What the task asks:
Pick out and copy in full each line of the data below that contains the string "ensure". Case counts, so an occurrence with different capitalization does not qualify.

* START Extracted entries *

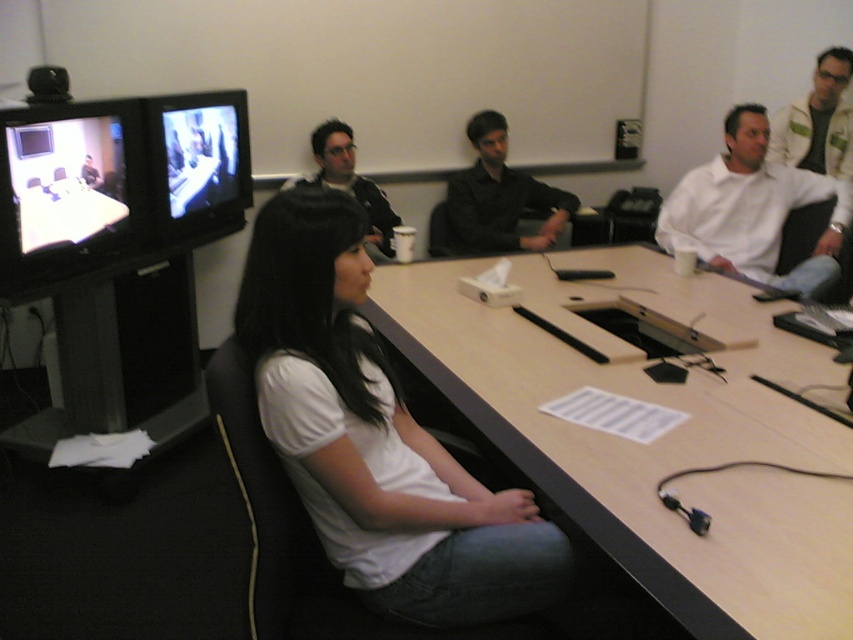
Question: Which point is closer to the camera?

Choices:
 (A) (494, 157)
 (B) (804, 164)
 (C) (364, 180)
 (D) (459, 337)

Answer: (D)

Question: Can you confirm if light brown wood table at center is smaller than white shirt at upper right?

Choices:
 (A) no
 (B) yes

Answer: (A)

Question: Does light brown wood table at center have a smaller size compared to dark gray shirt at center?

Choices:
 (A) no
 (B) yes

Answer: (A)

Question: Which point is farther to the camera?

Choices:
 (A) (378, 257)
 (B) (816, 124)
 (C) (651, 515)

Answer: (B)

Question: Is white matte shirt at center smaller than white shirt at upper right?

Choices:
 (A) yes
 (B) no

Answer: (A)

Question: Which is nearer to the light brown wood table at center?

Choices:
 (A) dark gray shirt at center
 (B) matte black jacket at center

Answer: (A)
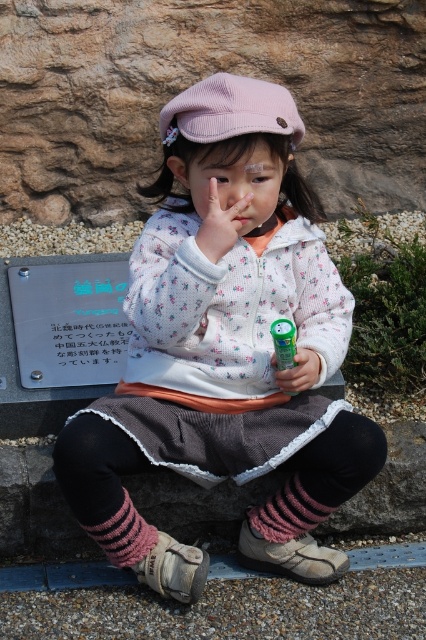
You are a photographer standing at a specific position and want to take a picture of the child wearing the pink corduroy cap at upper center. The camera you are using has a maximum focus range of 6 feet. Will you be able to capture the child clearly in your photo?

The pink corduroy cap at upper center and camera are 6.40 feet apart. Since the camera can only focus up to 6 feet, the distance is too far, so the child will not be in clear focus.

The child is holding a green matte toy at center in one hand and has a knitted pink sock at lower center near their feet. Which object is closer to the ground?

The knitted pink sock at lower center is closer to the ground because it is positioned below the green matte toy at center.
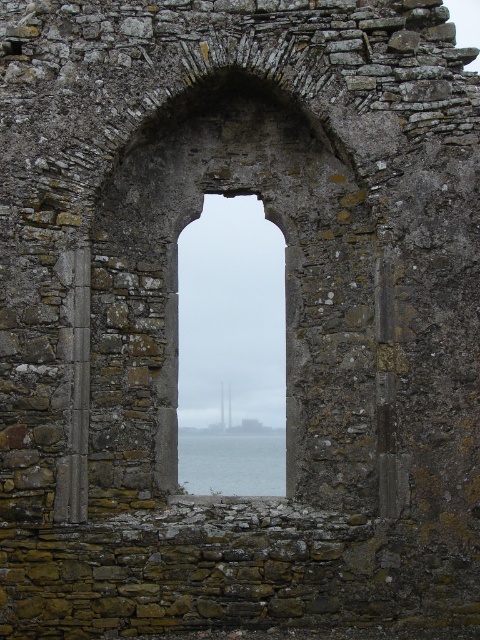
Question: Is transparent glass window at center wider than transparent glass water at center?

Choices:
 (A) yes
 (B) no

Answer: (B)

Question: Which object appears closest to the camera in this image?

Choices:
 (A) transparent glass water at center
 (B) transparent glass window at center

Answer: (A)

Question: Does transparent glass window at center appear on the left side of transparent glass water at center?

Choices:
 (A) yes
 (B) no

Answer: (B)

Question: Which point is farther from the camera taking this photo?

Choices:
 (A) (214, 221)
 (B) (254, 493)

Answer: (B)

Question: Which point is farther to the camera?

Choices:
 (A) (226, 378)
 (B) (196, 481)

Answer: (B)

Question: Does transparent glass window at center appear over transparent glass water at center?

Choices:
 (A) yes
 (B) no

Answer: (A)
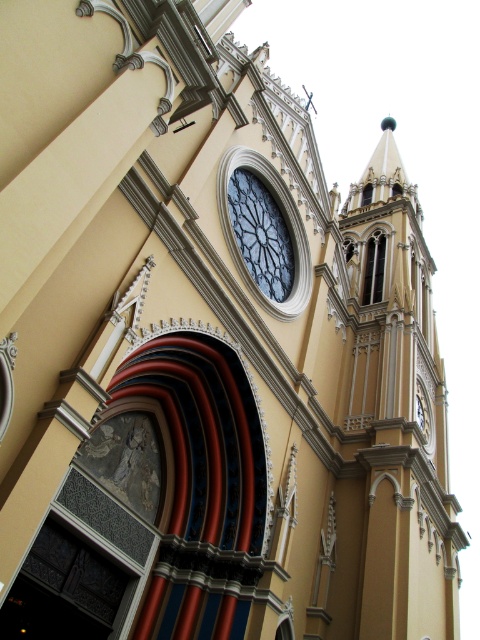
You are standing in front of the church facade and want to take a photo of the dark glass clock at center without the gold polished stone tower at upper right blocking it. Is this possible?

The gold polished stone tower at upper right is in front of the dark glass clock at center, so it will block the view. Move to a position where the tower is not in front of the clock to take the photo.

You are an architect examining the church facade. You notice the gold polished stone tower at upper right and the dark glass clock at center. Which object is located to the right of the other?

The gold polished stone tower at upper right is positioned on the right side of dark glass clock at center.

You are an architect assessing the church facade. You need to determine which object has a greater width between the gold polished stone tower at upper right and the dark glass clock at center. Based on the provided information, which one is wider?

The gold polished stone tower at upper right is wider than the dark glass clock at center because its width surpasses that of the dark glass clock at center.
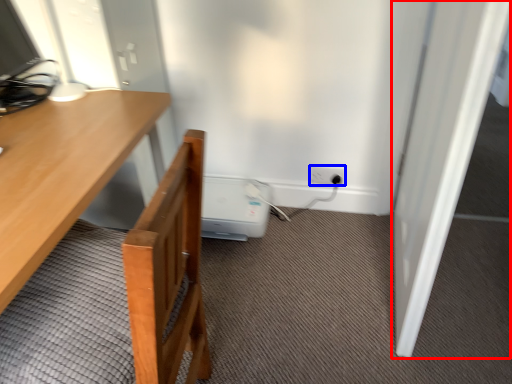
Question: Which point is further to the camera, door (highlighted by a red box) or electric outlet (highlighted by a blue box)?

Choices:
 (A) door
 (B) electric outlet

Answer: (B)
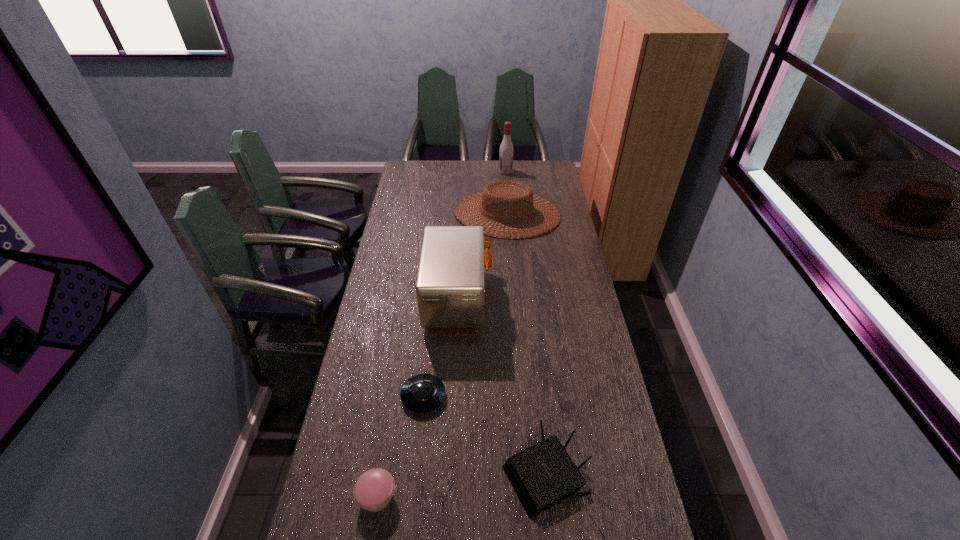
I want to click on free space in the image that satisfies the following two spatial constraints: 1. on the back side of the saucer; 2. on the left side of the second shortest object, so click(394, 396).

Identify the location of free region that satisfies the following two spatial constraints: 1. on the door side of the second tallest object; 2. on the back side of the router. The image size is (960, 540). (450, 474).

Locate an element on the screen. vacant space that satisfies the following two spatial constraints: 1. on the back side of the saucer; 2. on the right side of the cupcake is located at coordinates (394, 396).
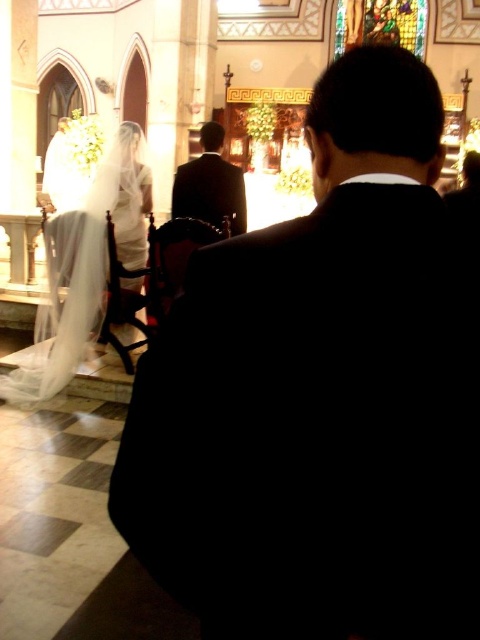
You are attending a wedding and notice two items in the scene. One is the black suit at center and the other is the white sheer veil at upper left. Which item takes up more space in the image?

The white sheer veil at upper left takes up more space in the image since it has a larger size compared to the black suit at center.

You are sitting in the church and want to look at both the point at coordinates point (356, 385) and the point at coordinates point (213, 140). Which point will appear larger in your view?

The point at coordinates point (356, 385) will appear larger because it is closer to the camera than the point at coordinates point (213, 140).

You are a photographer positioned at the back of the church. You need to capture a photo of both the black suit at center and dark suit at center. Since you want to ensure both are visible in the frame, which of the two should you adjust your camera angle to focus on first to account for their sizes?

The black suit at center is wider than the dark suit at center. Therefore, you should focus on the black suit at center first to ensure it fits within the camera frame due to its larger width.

* END Extracted entries *

Solution to the problem:
You are a photographer positioned at the back of the church. You need to capture a photo of both the black suit at center and dark suit at center. Since you want to ensure both are visible in the frame, which of the two should you adjust your camera angle to focus on first to account for their sizes?
The black suit at center is wider than the dark suit at center. Therefore, you should focus on the black suit at center first to ensure it fits within the camera frame due to its larger width.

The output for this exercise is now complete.